- _PROBLEM_
Reproduce verbatim the lines of the material below, starting at the line with "delete | tort/turkusowy" and ending at the line with "recolor | flamaster/szary", both inclusive; skip the rest.

- _DATA PROVIDED_
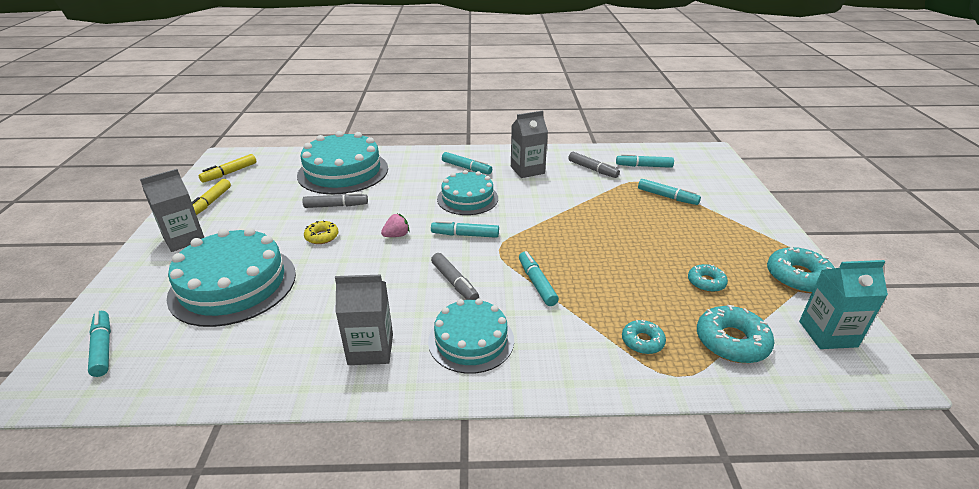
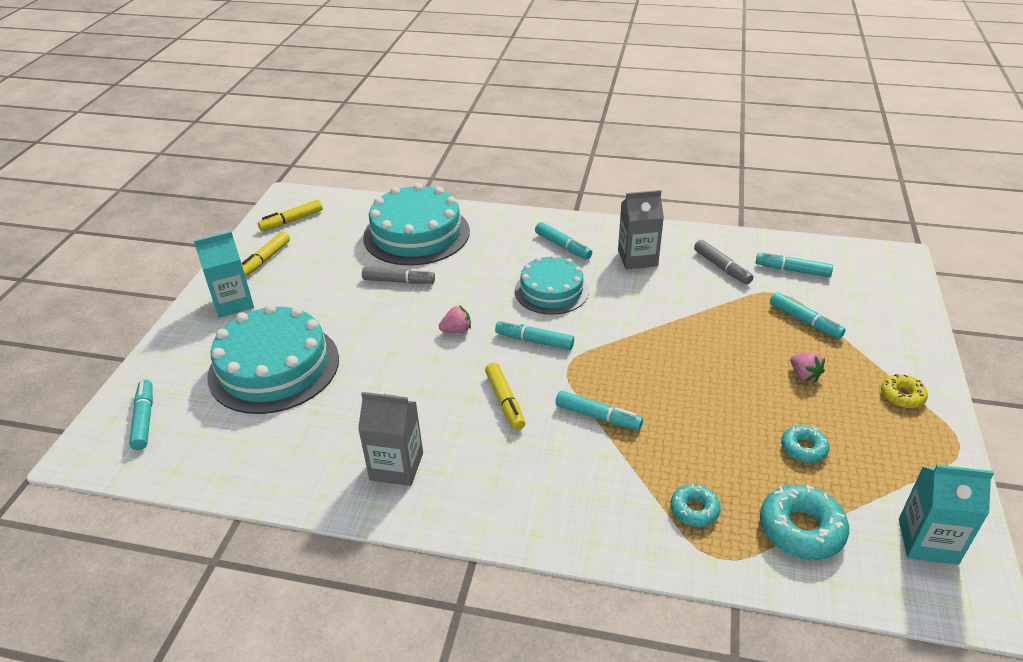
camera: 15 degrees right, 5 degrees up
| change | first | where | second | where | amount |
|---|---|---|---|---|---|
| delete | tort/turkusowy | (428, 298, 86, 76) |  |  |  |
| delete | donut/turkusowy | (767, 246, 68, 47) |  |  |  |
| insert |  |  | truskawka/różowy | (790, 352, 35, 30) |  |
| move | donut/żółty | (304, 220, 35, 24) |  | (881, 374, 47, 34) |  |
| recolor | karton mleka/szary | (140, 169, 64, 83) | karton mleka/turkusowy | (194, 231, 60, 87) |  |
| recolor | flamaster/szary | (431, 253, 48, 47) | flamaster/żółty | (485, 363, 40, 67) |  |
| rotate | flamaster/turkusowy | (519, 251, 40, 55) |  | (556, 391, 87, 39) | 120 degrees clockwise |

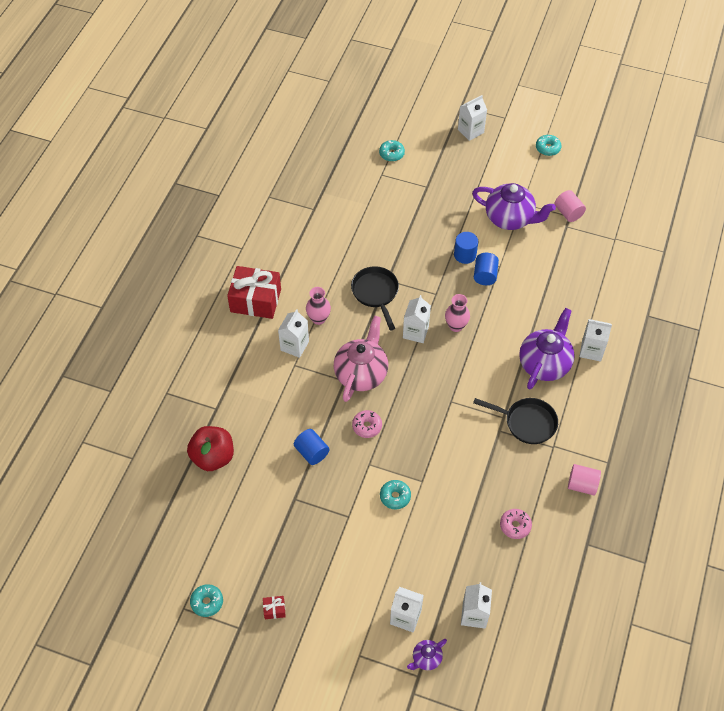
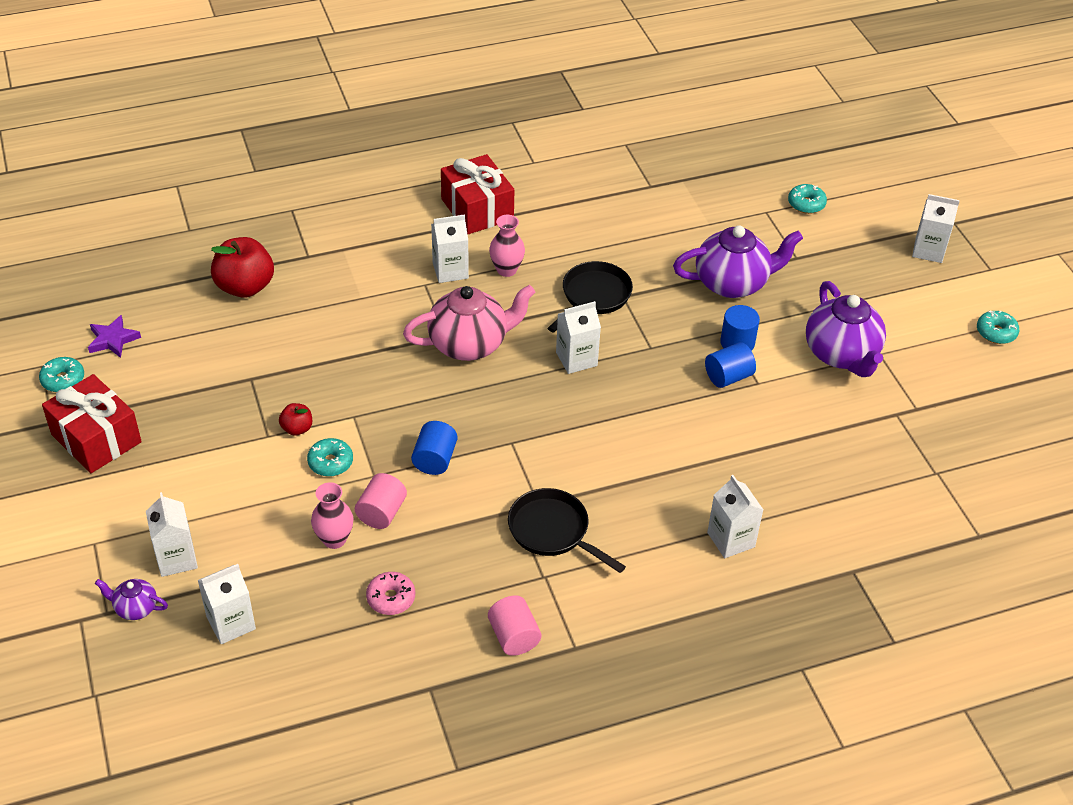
camera: 50 degrees right, 10 degrees down
| change | first | where | second | where | amount |
|---|---|---|---|---|---|
| delete | donut/różowy | (352, 410, 30, 28) |  |  |  |
| insert |  |  | gwiazda/fioletowy | (88, 315, 53, 43) |  |
| insert |  |  | jabłko/czerwony | (279, 403, 33, 33) |  |
| move | walec/niebieski | (294, 429, 35, 36) |  | (411, 421, 46, 54) |  |
| move | wazon/różowy | (445, 294, 25, 38) |  | (311, 482, 42, 67) |  |
| move | imbryk/fioletowy | (519, 308, 56, 81) |  | (673, 225, 130, 73) |  |
| move | walec/różowy | (555, 190, 31, 32) |  | (355, 473, 52, 56) |  |
| rotate | patelnia/czarny | (473, 398, 85, 46) |  | (508, 488, 118, 85) | 150 degrees clockwise |
| resize | prezent/czerwony | (263, 596, 23, 23) |  | (42, 374, 100, 99) | x2.49 |

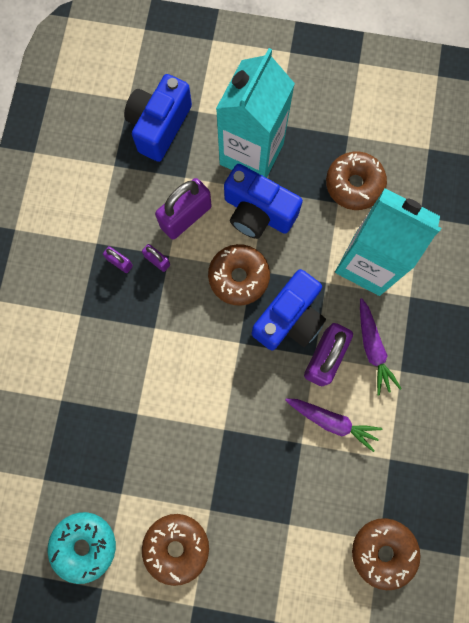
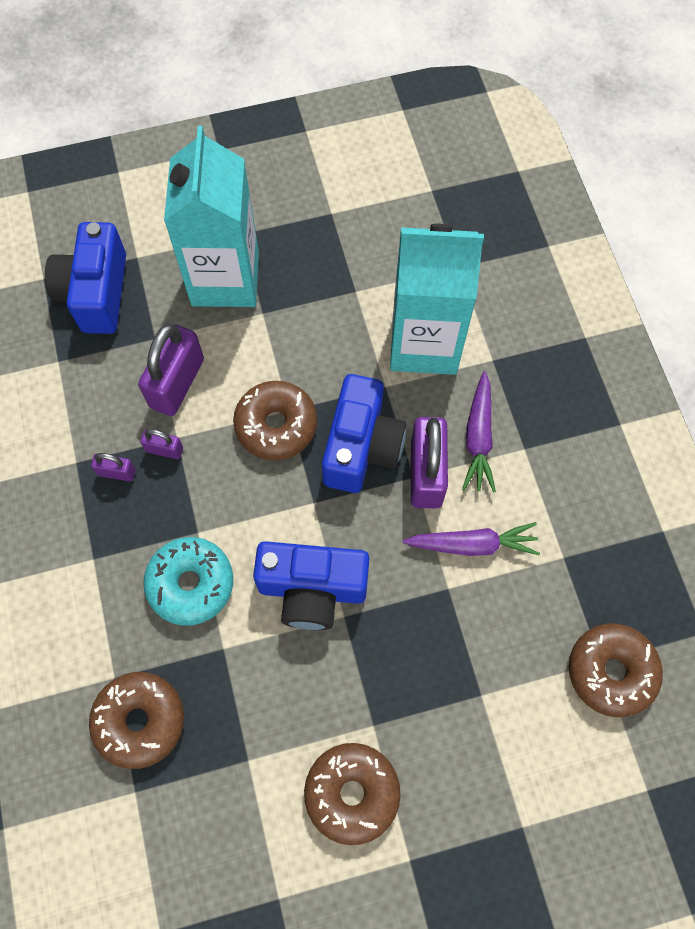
camera: 25 degrees left, 10 degrees down
| change | first | where | second | where | amount |
|---|---|---|---|---|---|
| move | donut/turkusowy | (48, 512, 68, 72) |  | (143, 537, 90, 89) |  |
| move | aparat fotograficzny/niebieski | (224, 164, 79, 75) |  | (253, 541, 116, 89) |  |
| move | donut/brązowy | (326, 152, 61, 58) |  | (89, 672, 95, 97) |  |
| rotate | marchewka/fioletowy | (360, 298, 42, 98) |  | (462, 371, 34, 122) | 45 degrees clockwise |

- _RESULT_
| delete | tort/turkusowy | (428, 298, 86, 76) |  |  |  |
| delete | donut/turkusowy | (767, 246, 68, 47) |  |  |  |
| insert |  |  | truskawka/różowy | (790, 352, 35, 30) |  |
| move | donut/żółty | (304, 220, 35, 24) |  | (881, 374, 47, 34) |  |
| recolor | karton mleka/szary | (140, 169, 64, 83) | karton mleka/turkusowy | (194, 231, 60, 87) |  |
| recolor | flamaster/szary | (431, 253, 48, 47) | flamaster/żółty | (485, 363, 40, 67) |  |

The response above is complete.